» **Work request**: Output the entries exactly. Start at the first line, finish with the line containing "none -> blue traffic cone [193,145,252,205]", and omit the pictures.
Extracted data START
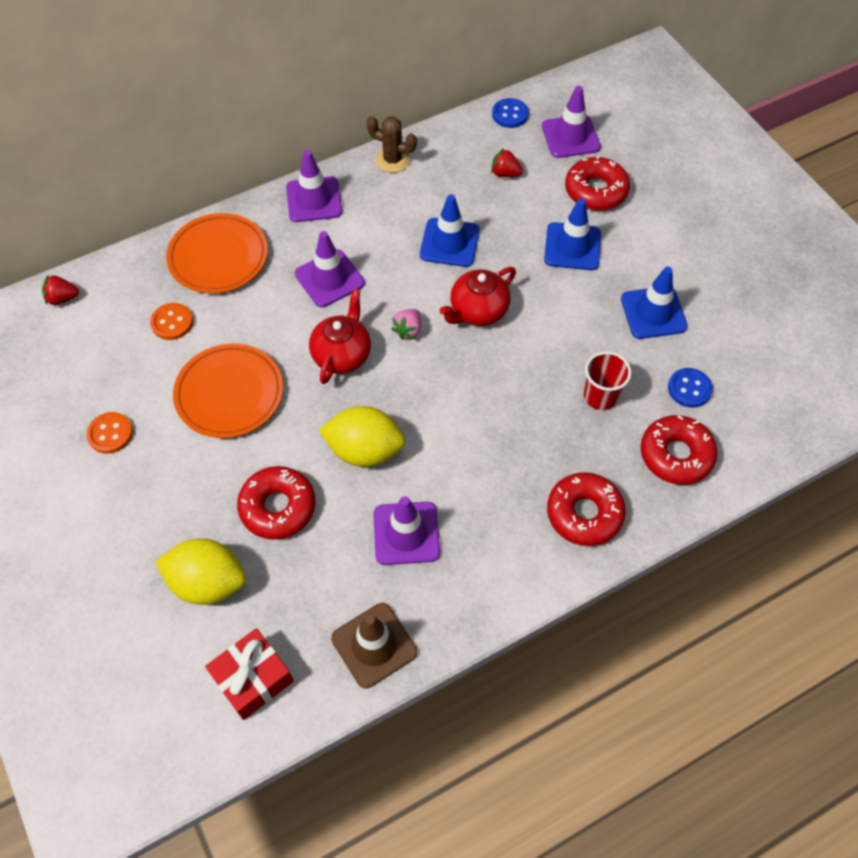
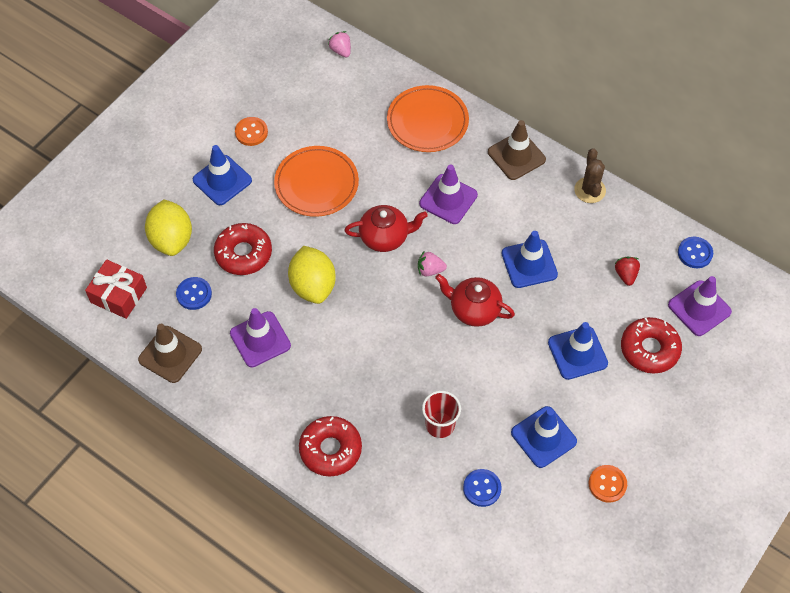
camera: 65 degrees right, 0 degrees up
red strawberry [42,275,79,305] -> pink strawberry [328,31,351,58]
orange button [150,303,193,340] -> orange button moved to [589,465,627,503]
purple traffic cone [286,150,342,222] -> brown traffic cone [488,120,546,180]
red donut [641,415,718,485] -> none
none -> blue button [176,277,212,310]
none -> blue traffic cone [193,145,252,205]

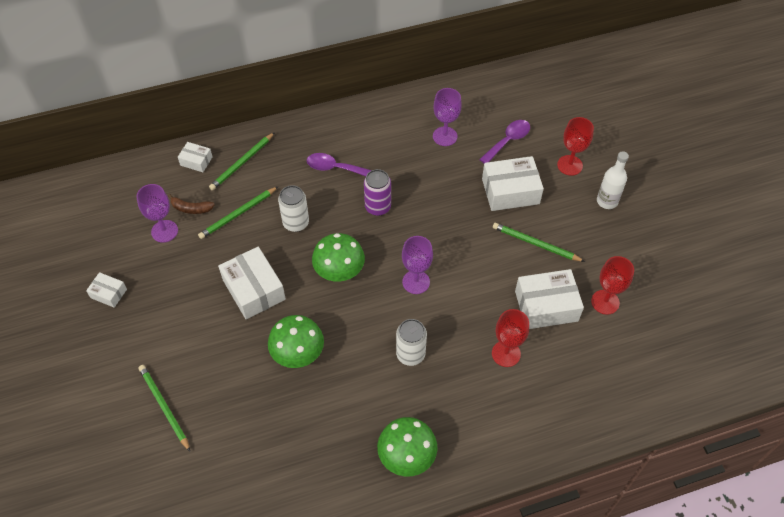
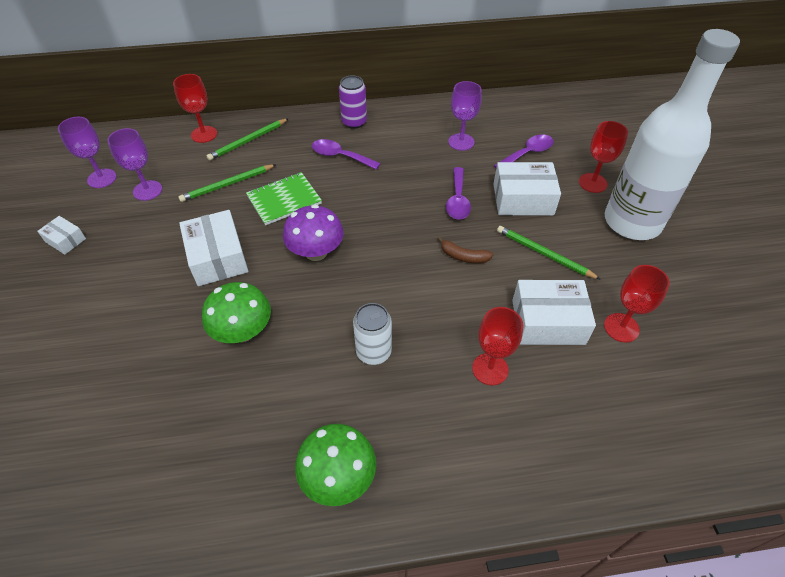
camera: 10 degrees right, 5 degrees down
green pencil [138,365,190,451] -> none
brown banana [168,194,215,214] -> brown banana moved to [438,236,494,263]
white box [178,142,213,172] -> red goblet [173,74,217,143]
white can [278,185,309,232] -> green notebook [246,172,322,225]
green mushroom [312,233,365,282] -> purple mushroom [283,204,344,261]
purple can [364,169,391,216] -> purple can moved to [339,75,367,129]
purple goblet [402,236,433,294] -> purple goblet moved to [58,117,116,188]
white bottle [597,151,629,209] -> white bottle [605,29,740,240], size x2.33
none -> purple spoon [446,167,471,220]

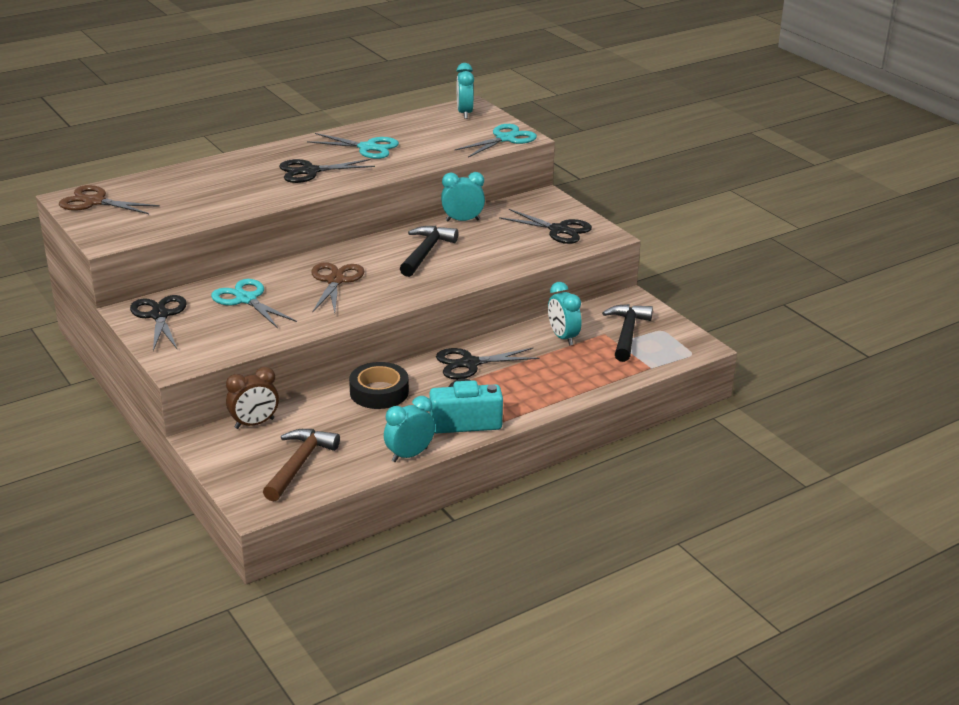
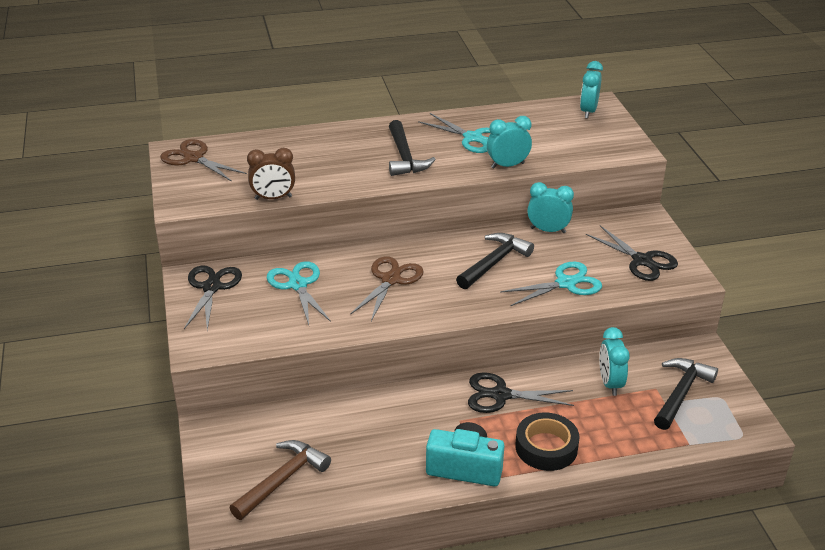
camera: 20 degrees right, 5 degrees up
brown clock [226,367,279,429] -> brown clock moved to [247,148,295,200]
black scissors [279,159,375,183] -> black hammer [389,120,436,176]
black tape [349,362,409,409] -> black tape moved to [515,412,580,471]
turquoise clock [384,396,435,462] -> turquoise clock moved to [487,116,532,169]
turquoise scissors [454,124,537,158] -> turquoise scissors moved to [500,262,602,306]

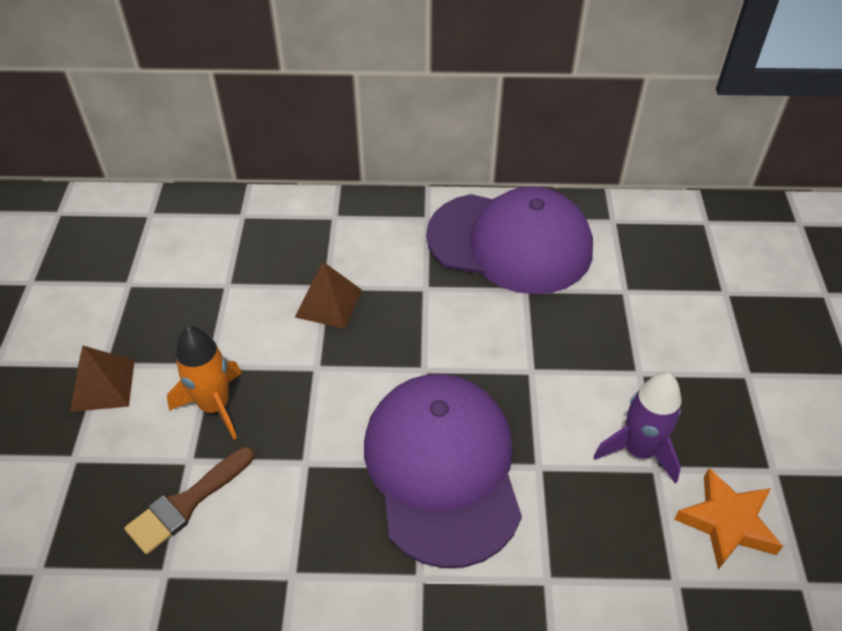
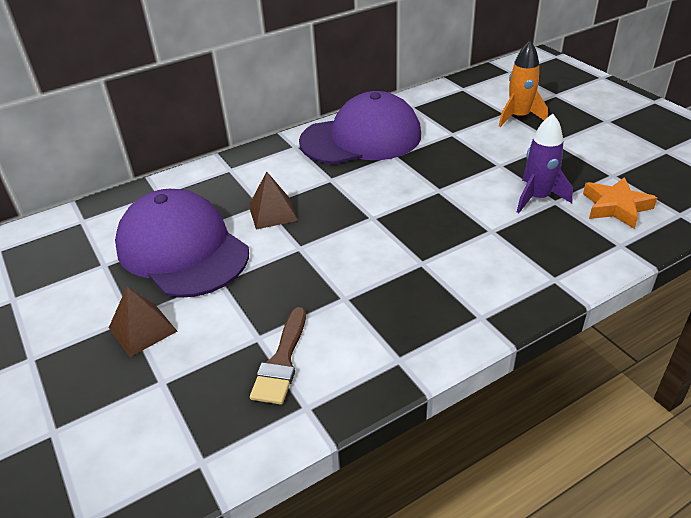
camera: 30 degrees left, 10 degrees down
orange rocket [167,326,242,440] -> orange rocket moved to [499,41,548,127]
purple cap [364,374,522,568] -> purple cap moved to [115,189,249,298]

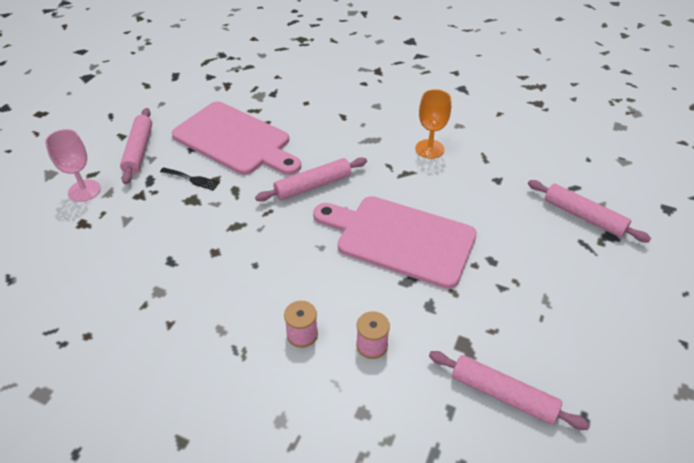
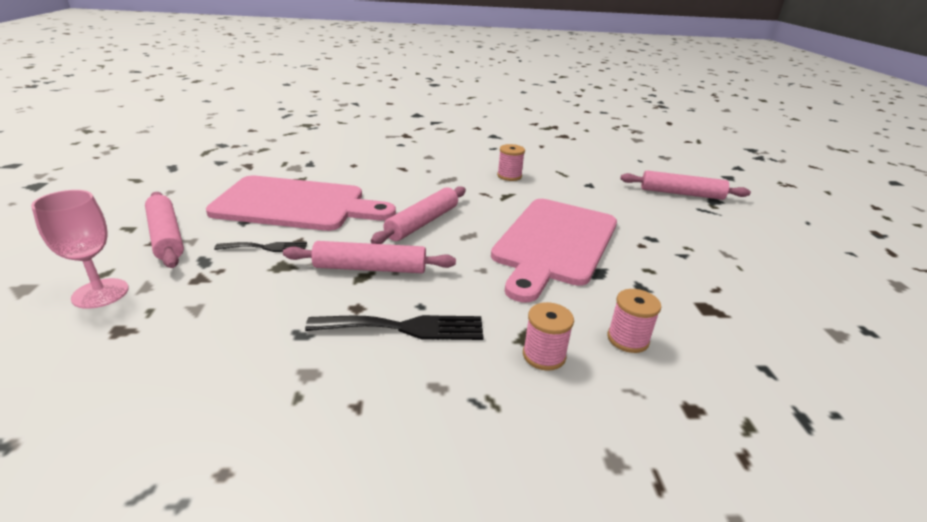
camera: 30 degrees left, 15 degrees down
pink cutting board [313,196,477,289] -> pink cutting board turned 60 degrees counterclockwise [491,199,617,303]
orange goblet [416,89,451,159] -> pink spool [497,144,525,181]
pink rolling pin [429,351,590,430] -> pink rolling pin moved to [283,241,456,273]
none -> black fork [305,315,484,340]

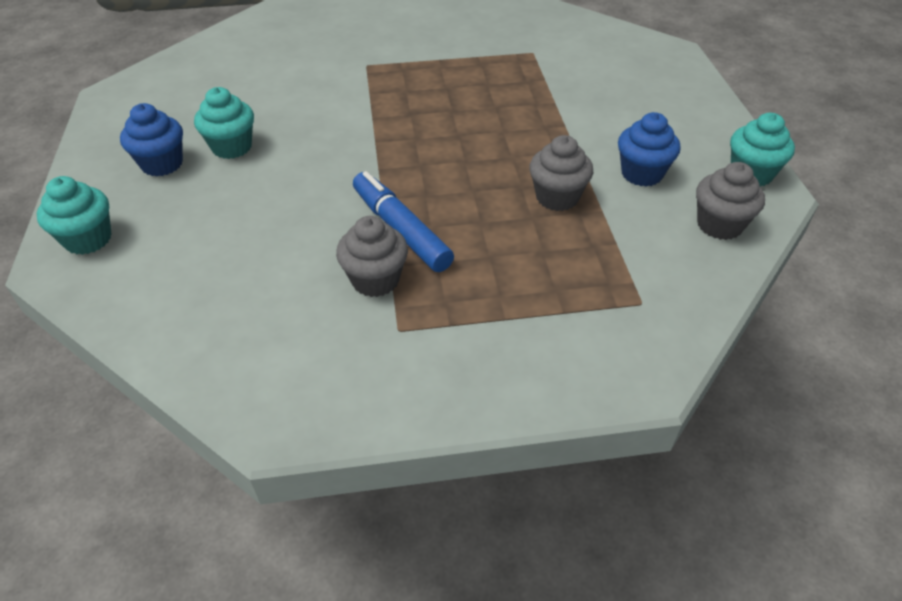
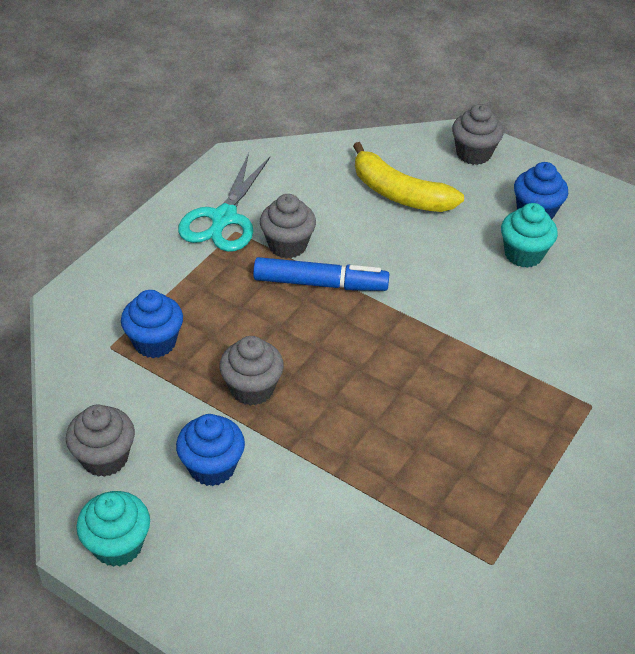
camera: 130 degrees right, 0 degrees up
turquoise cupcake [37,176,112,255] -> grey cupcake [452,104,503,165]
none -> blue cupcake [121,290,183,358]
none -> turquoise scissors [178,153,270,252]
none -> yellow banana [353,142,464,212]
Extracted data END
» **Response below**:
camera: 65 degrees right, 0 degrees up
red strawberry [42,275,79,305] -> pink strawberry [328,31,351,58]
orange button [150,303,193,340] -> orange button moved to [589,465,627,503]
purple traffic cone [286,150,342,222] -> brown traffic cone [488,120,546,180]
red donut [641,415,718,485] -> none
none -> blue button [176,277,212,310]
none -> blue traffic cone [193,145,252,205]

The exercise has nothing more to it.